■ **YOUR TASK**
Write out the entries below exactly, from the first line to the one with "blue heart: 5 -> 0", both ends included.

■ **INPUT DATA**
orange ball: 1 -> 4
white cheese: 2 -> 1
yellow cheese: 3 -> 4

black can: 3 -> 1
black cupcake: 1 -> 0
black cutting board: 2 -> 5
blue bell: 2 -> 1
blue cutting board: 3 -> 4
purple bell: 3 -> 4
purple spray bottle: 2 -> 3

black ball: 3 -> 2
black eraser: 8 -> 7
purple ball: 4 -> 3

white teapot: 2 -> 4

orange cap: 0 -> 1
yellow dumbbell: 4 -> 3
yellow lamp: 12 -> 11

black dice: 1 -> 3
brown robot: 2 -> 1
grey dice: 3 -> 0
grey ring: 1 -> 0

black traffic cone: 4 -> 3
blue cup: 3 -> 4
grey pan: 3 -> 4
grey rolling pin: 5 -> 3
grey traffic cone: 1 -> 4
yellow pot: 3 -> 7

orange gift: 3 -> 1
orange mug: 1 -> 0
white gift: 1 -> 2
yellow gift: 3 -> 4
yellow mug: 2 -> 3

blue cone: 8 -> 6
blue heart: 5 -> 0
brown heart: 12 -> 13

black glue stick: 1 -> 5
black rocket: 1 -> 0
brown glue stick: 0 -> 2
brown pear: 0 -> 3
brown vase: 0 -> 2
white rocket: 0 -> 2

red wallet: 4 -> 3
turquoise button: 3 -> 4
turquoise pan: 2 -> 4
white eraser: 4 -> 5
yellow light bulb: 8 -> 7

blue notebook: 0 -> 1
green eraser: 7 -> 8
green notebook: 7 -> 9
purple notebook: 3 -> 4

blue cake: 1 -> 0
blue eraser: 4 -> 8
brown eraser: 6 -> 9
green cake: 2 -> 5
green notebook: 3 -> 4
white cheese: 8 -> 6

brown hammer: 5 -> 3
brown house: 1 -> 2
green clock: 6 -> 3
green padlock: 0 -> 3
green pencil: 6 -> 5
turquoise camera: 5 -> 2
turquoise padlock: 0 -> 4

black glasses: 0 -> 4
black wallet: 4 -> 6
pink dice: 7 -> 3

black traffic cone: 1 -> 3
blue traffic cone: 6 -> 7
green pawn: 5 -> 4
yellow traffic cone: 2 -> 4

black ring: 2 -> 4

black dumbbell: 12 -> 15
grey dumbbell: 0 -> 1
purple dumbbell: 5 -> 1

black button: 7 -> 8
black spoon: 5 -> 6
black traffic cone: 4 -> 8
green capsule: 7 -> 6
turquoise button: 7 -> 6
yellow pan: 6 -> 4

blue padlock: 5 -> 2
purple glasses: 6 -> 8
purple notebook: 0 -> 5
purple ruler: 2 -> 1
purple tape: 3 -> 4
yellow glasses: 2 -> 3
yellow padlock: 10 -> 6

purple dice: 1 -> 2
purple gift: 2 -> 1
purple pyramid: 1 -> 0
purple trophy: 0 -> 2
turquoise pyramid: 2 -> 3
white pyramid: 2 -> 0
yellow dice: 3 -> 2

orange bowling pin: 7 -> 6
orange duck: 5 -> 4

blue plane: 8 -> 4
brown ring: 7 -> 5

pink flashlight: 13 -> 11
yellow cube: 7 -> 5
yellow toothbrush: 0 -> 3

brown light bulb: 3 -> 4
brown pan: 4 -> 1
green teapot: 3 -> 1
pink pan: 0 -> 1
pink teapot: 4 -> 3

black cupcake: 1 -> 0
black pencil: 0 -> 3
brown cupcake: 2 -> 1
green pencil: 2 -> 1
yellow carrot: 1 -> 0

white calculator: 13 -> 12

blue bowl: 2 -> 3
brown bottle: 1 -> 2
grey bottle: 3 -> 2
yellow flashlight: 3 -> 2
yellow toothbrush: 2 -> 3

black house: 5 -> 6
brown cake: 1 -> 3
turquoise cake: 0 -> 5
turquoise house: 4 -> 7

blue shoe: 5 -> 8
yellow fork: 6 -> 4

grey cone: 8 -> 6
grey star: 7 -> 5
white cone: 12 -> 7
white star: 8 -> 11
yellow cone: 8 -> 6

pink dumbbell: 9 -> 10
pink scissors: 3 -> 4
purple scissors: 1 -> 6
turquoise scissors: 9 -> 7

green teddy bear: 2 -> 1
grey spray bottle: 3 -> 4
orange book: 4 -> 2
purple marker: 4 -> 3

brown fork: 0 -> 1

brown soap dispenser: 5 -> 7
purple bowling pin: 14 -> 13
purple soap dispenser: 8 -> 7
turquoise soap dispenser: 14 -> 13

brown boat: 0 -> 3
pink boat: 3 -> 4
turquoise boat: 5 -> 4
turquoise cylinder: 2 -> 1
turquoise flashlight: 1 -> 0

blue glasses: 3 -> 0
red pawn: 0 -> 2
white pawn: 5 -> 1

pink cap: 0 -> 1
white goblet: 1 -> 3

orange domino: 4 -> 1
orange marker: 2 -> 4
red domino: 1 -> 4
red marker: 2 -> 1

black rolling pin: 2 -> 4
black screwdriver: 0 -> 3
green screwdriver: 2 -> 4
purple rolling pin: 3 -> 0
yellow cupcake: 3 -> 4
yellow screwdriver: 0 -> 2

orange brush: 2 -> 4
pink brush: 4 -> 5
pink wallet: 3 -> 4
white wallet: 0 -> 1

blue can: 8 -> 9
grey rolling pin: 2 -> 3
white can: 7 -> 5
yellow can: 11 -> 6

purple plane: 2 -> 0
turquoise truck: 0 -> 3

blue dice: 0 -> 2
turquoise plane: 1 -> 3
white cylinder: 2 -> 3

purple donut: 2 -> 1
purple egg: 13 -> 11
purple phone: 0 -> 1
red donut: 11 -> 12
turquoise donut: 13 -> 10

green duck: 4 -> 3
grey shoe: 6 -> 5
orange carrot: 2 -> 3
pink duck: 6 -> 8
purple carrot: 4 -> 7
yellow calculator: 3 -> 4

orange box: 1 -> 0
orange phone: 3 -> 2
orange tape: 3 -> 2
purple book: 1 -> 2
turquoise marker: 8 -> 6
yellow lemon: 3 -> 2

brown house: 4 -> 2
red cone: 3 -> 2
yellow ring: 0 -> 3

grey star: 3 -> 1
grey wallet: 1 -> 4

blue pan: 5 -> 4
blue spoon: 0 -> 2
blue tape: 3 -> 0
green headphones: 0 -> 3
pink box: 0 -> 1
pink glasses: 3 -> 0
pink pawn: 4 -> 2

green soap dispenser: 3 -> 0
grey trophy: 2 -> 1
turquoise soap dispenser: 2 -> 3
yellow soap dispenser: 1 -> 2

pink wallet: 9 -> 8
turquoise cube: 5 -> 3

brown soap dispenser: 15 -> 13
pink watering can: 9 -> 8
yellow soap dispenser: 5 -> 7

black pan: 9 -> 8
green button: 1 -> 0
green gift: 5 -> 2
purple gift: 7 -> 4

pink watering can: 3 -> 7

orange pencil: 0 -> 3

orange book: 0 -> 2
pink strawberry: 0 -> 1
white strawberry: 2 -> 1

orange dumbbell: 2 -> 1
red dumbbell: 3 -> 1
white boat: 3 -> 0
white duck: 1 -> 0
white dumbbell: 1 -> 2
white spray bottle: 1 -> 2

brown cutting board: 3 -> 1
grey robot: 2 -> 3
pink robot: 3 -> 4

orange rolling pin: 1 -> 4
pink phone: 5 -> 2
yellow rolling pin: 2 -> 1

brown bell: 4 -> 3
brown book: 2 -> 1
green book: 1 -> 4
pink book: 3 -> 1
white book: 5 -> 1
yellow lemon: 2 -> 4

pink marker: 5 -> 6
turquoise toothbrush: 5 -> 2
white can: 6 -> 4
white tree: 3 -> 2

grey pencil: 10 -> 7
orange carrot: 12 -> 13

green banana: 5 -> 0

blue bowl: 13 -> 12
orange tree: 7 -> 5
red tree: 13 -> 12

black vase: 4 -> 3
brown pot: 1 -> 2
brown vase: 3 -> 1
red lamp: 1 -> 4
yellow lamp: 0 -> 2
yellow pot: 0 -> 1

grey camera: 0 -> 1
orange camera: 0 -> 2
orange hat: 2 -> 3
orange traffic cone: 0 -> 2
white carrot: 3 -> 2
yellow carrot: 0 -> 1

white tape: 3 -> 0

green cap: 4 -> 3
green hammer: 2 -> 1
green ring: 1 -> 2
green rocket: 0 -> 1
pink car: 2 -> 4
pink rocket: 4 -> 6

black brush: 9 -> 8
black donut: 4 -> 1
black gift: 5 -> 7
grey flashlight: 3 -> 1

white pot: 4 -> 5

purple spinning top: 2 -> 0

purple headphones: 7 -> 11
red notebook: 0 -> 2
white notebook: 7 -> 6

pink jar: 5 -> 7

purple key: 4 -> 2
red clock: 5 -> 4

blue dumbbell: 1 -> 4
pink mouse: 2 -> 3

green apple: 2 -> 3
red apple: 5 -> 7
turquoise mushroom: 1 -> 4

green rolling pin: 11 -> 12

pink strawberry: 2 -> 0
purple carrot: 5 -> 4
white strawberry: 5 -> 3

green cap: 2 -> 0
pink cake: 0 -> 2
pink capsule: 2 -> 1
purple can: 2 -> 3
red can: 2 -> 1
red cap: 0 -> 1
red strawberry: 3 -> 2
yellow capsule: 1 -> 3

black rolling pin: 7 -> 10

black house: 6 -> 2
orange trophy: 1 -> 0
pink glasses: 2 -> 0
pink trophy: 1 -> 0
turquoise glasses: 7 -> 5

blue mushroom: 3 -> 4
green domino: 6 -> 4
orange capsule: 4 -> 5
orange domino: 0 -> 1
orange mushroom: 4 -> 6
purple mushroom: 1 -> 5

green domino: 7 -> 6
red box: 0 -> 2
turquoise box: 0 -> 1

■ **COMPLETED TASK**
orange ball: 1 -> 4
white cheese: 2 -> 1
yellow cheese: 3 -> 4

black can: 3 -> 1
black cupcake: 1 -> 0
black cutting board: 2 -> 5
blue bell: 2 -> 1
blue cutting board: 3 -> 4
purple bell: 3 -> 4
purple spray bottle: 2 -> 3

black ball: 3 -> 2
black eraser: 8 -> 7
purple ball: 4 -> 3

white teapot: 2 -> 4

orange cap: 0 -> 1
yellow dumbbell: 4 -> 3
yellow lamp: 12 -> 11

black dice: 1 -> 3
brown robot: 2 -> 1
grey dice: 3 -> 0
grey ring: 1 -> 0

black traffic cone: 4 -> 3
blue cup: 3 -> 4
grey pan: 3 -> 4
grey rolling pin: 5 -> 3
grey traffic cone: 1 -> 4
yellow pot: 3 -> 7

orange gift: 3 -> 1
orange mug: 1 -> 0
white gift: 1 -> 2
yellow gift: 3 -> 4
yellow mug: 2 -> 3

blue cone: 8 -> 6
blue heart: 5 -> 0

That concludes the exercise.